[What you should do] What lines in the records below include the word "left"? Return each one.

[Material for this exercise]
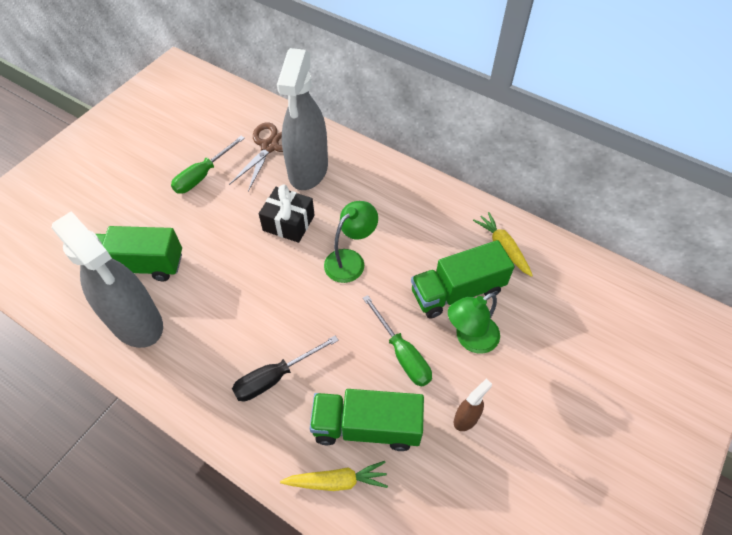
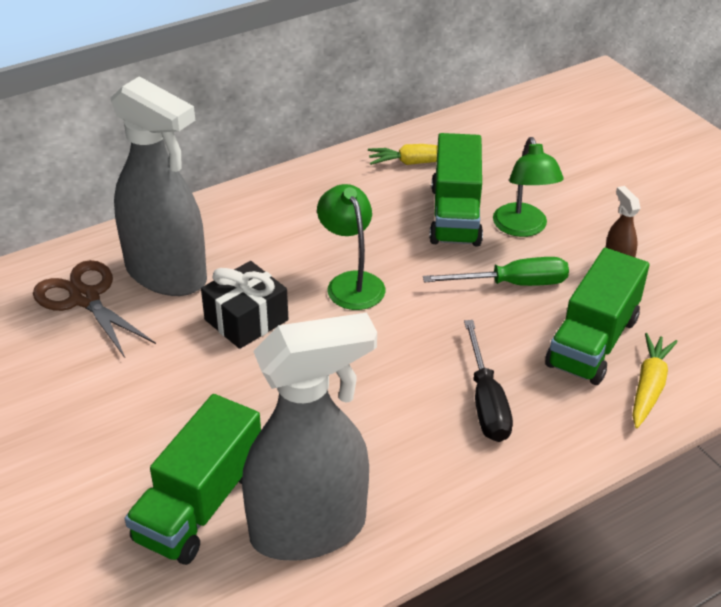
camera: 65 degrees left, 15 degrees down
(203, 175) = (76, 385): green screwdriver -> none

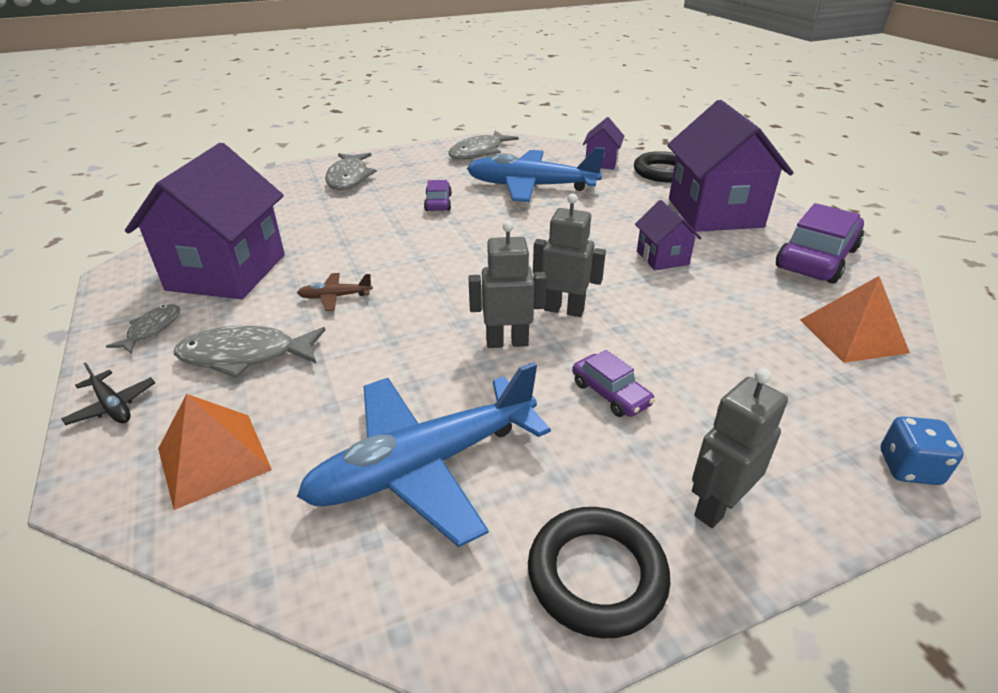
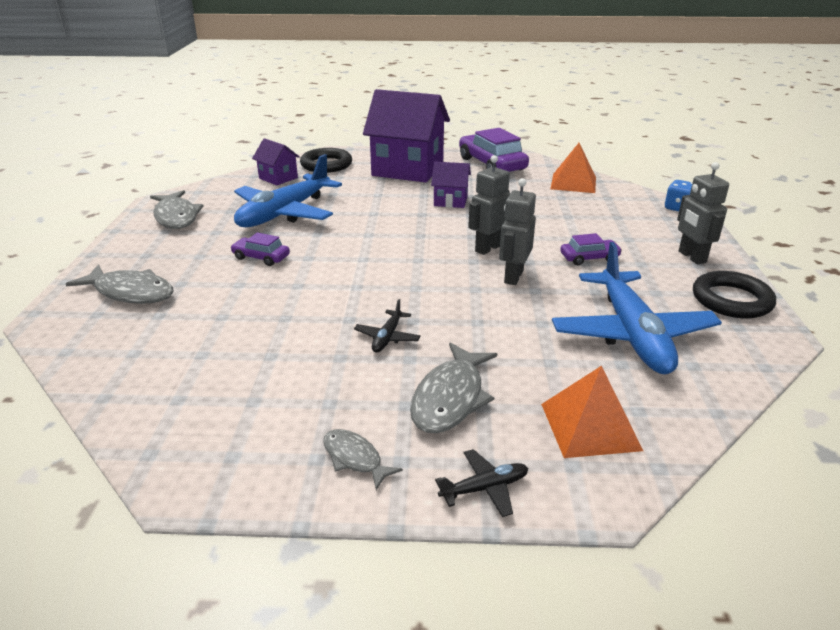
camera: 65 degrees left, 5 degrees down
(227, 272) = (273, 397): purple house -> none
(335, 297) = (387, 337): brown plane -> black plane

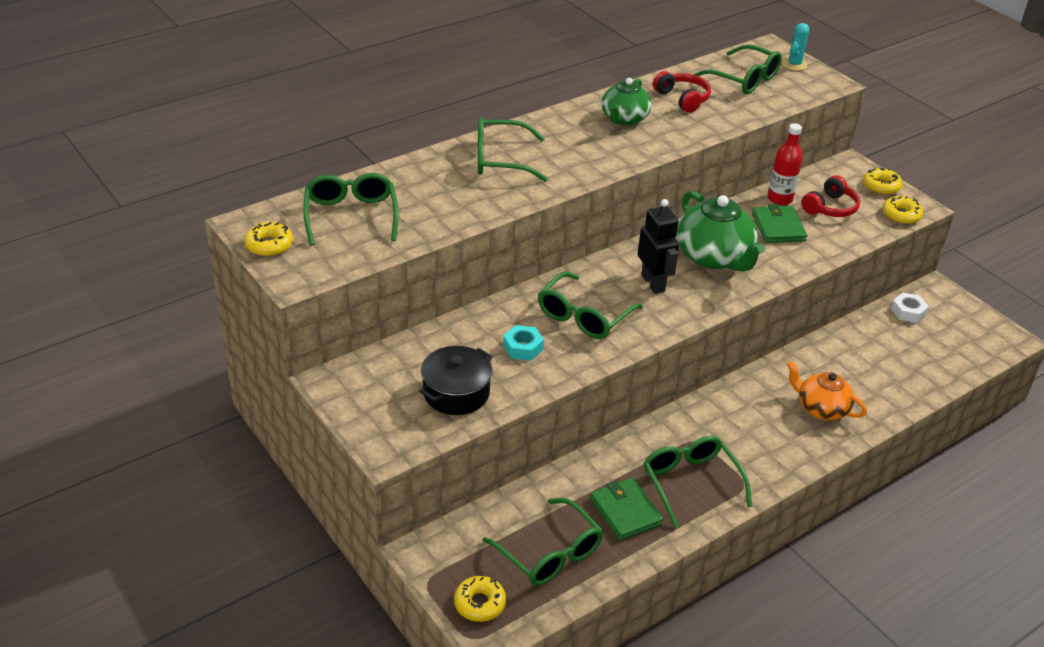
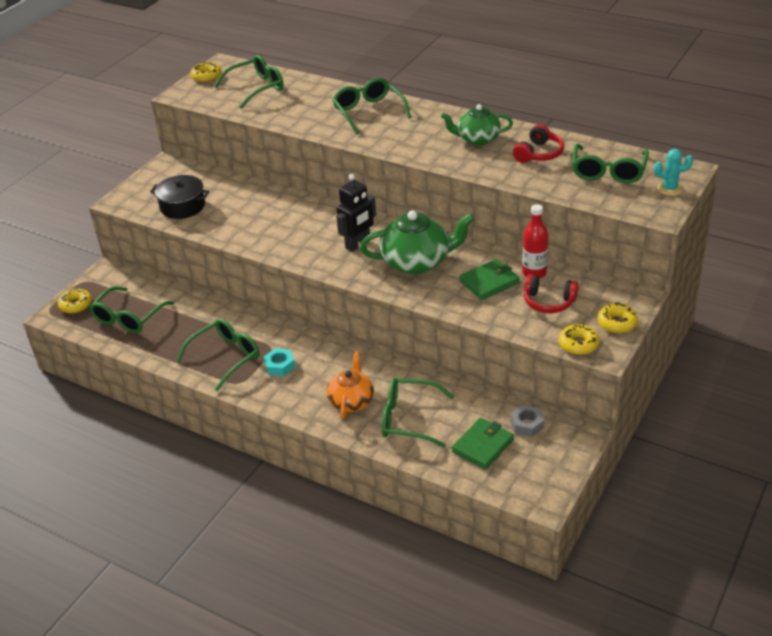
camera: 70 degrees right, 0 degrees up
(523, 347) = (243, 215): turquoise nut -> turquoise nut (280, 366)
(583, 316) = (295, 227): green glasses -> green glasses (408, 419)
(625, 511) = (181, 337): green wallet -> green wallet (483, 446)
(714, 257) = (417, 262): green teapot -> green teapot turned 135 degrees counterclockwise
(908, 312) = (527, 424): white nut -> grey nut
--
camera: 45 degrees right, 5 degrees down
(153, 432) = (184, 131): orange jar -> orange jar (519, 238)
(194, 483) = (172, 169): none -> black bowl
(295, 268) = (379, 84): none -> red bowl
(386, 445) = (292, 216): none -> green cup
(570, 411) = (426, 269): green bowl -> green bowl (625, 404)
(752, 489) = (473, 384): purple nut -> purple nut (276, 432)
==
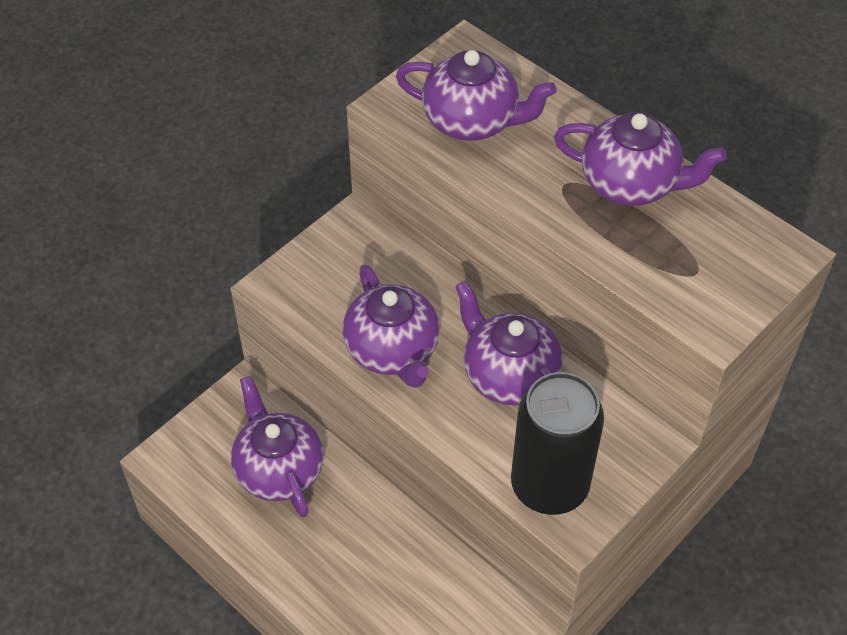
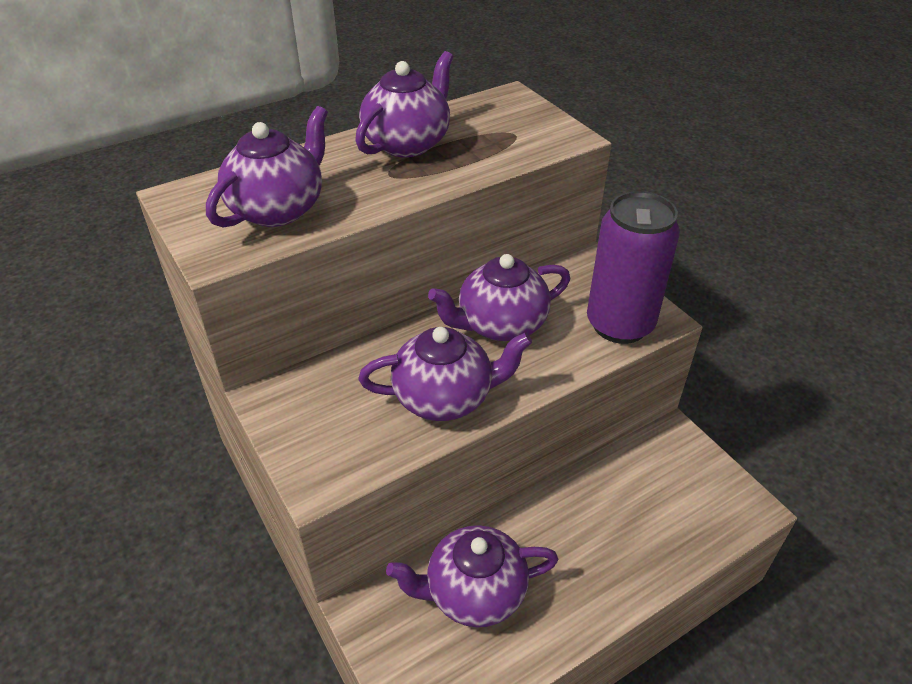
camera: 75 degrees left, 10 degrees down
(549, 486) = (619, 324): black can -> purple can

[Expected answer]
camera: 65 degrees left, 15 degrees down
camera: 65 degrees left, 5 degrees down
camera: 75 degrees left, 10 degrees down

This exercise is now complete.